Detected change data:
[Start of Attachment]
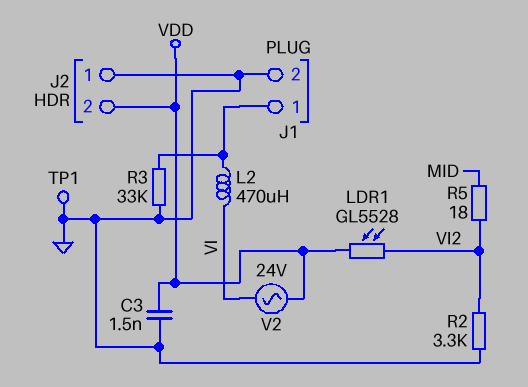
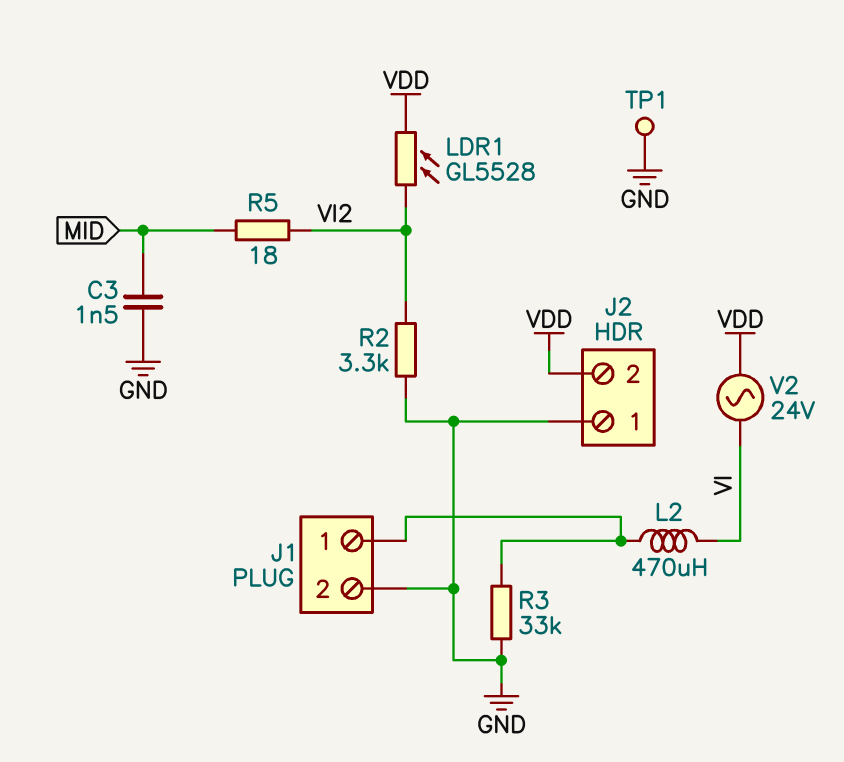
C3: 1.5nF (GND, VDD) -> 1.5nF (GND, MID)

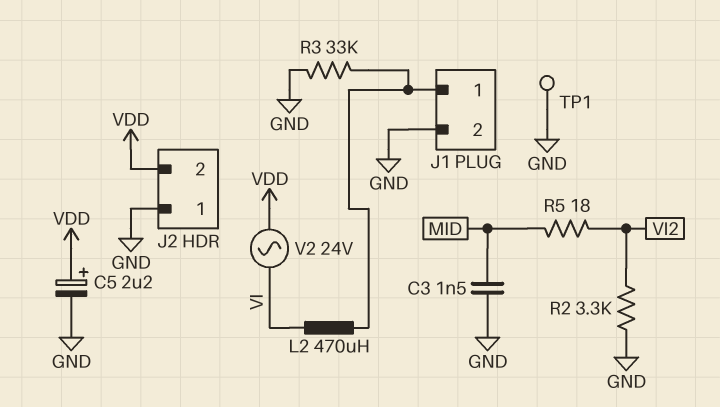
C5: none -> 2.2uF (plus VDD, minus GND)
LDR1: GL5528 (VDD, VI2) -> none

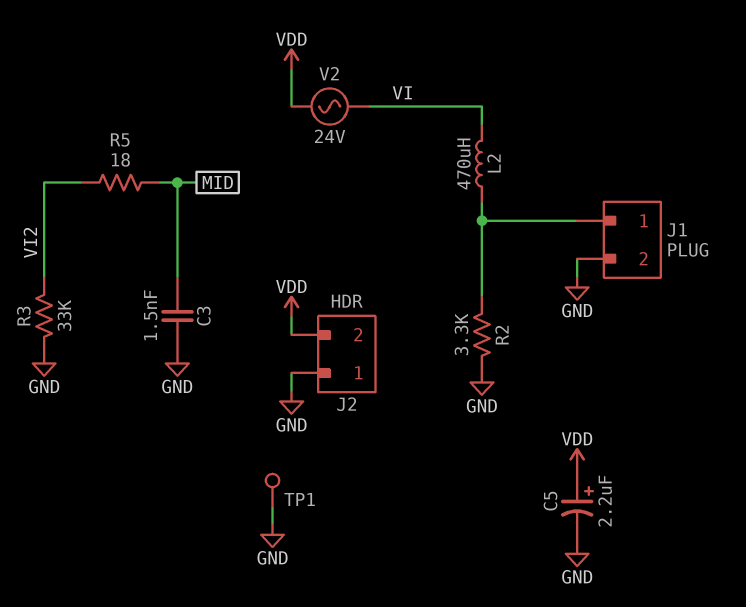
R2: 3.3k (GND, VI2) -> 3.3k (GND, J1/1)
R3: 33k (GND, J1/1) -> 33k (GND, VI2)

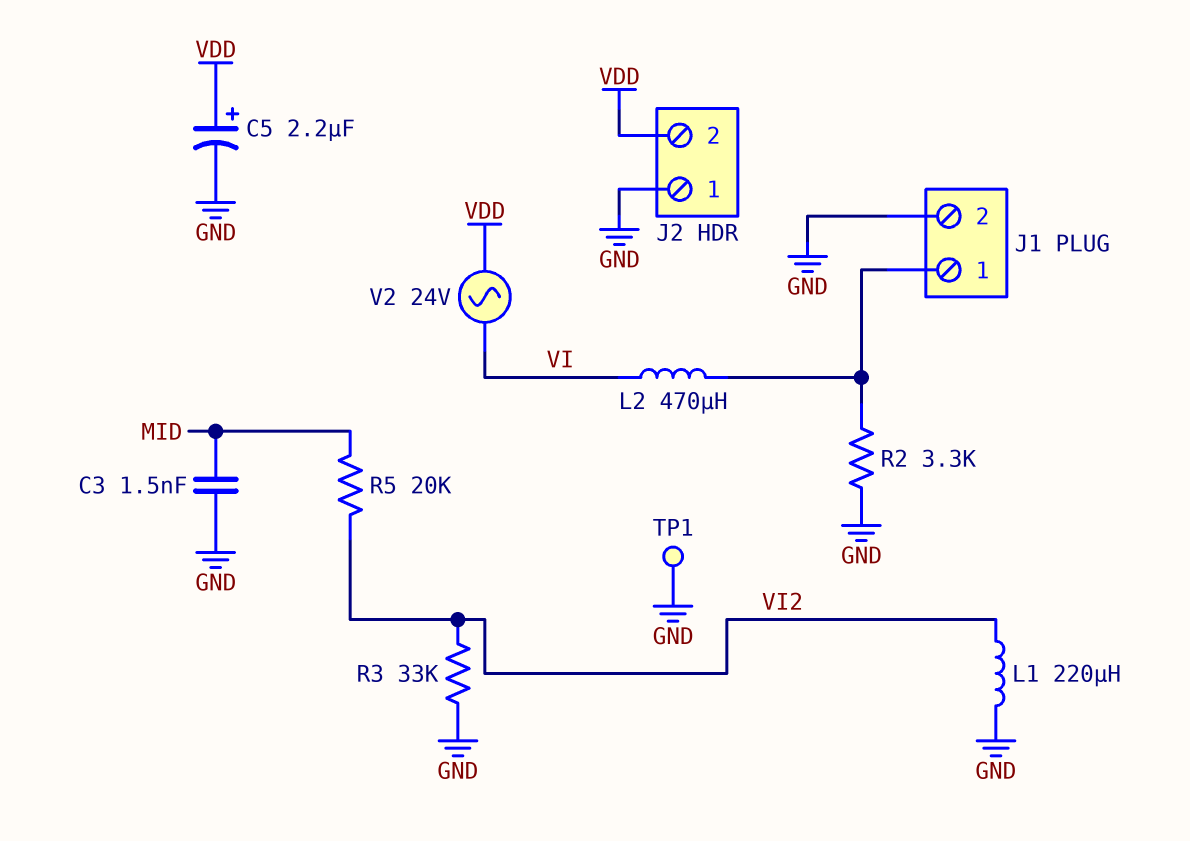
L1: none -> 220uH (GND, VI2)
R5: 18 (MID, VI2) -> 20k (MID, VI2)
[End of Attachment]
[Start of Attachment]
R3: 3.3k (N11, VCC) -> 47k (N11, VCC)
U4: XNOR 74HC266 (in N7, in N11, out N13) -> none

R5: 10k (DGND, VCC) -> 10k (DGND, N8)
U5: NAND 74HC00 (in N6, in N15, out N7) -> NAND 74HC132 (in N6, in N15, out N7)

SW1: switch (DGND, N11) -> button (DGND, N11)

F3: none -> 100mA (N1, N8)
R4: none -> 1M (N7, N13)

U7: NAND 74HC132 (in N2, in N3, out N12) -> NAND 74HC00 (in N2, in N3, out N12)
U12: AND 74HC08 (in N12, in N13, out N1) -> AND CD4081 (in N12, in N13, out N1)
[End of Attachment]
■ **WHAT NEEDS TO BE DONE**:
Starting at the line above that holds "C3: 1.5nF (GND, VDD) -> 1.5nF (GND, MID)", repeat every line exactly down to and including the line that holds "R5: 18 (MID, VI2) -> 20k (MID, VI2)", then stop. Do not carry over any pictures.

■ **YOUR SOLUTION**:
C3: 1.5nF (GND, VDD) -> 1.5nF (GND, MID)

C5: none -> 2.2uF (plus VDD, minus GND)
LDR1: GL5528 (VDD, VI2) -> none

R2: 3.3k (GND, VI2) -> 3.3k (GND, J1/1)
R3: 33k (GND, J1/1) -> 33k (GND, VI2)

L1: none -> 220uH (GND, VI2)
R5: 18 (MID, VI2) -> 20k (MID, VI2)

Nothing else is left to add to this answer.